• What needs to be done: Please write out all the data that follows exactly, without the pictures.

• Supplied information:
■ ■ ■ ■ ■ ■ ■

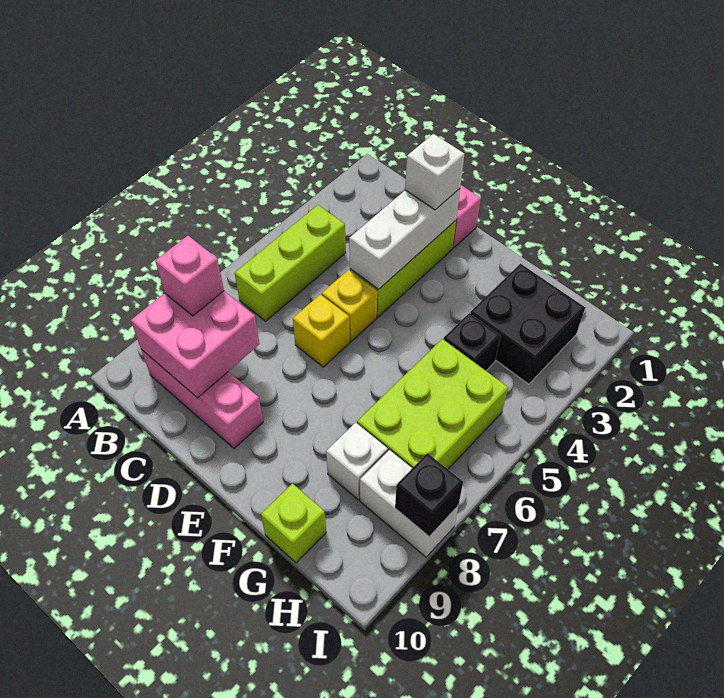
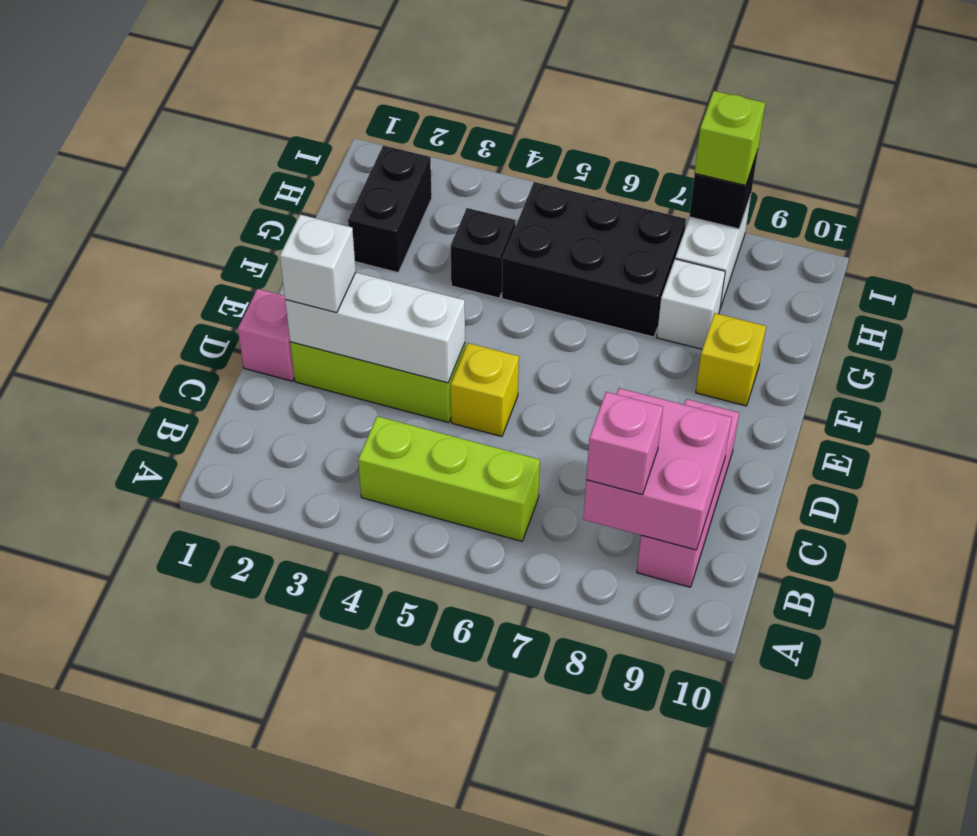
yellow brick D6 level 1 -> yellow brick F9 level 1
black brick G2:H3 level 1 -> black brick G2:H2 level 1
lime brick G5:H7 level 1 -> black brick G5:H7 level 1
lime brick G10 level 1 -> lime brick I8 level 3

■ ■ ■ ■ ■ ■ ■

• Response to the exercise:
yellow brick D6 level 1 -> yellow brick F9 level 1
black brick G2:H3 level 1 -> black brick G2:H2 level 1
lime brick G5:H7 level 1 -> black brick G5:H7 level 1
lime brick G10 level 1 -> lime brick I8 level 3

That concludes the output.